All records below must be reproduced exactly, although any pictures they contain are to be omitted.

[Layout difference data]
* * *

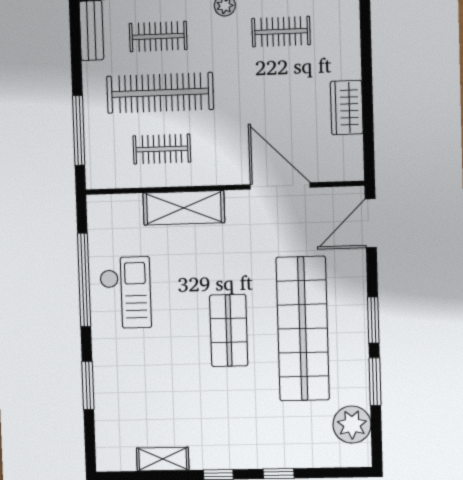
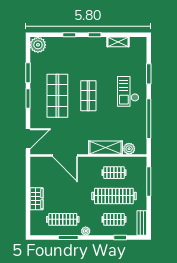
clothes rail: (281, 32) -> (63, 219), width x1.36
wardrobe: (347, 108) -> (37, 199), moved
plant: (128, 207) -> (129, 149), added
checkout: (126, 293) -> (128, 91), moved
shop shelf: (303, 329) -> (57, 96), width x0.71
plant: (352, 425) -> (38, 45), moved

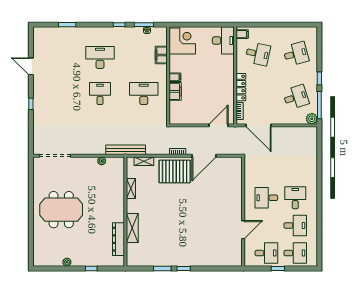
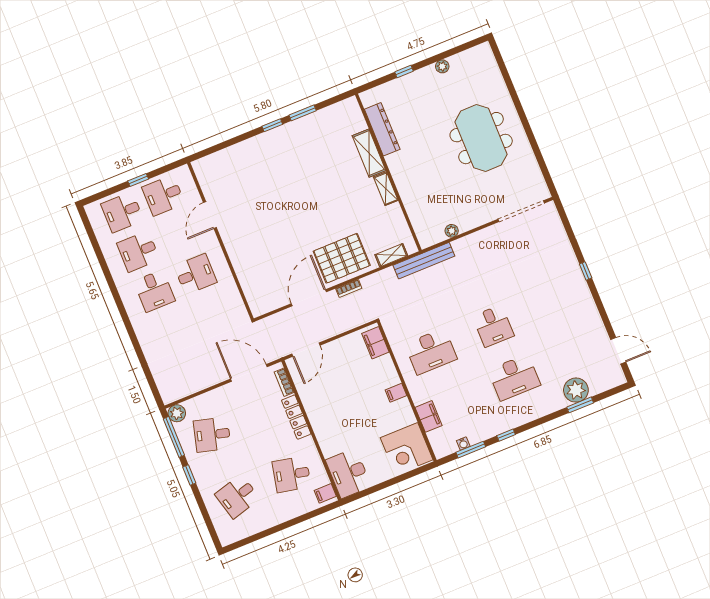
plant: (66, 35) -> (576, 390), added
door: (31, 66) -> (618, 351), moved
filing cabinet: (175, 91) -> (375, 343), moved
desk: (296, 97) -> (212, 435), turned 33
shelving: (131, 188) -> (386, 189), moved
meeting table: (61, 210) -> (481, 138), turned 90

* * *

Answer to this exercise
clothes rail: (281, 32) -> (63, 219), width x1.36
wardrobe: (347, 108) -> (37, 199), moved
plant: (128, 207) -> (129, 149), added
checkout: (126, 293) -> (128, 91), moved
shop shelf: (303, 329) -> (57, 96), width x0.71
plant: (352, 425) -> (38, 45), moved

plant: (66, 35) -> (576, 390), added
door: (31, 66) -> (618, 351), moved
filing cabinet: (175, 91) -> (375, 343), moved
desk: (296, 97) -> (212, 435), turned 33
shelving: (131, 188) -> (386, 189), moved
meeting table: (61, 210) -> (481, 138), turned 90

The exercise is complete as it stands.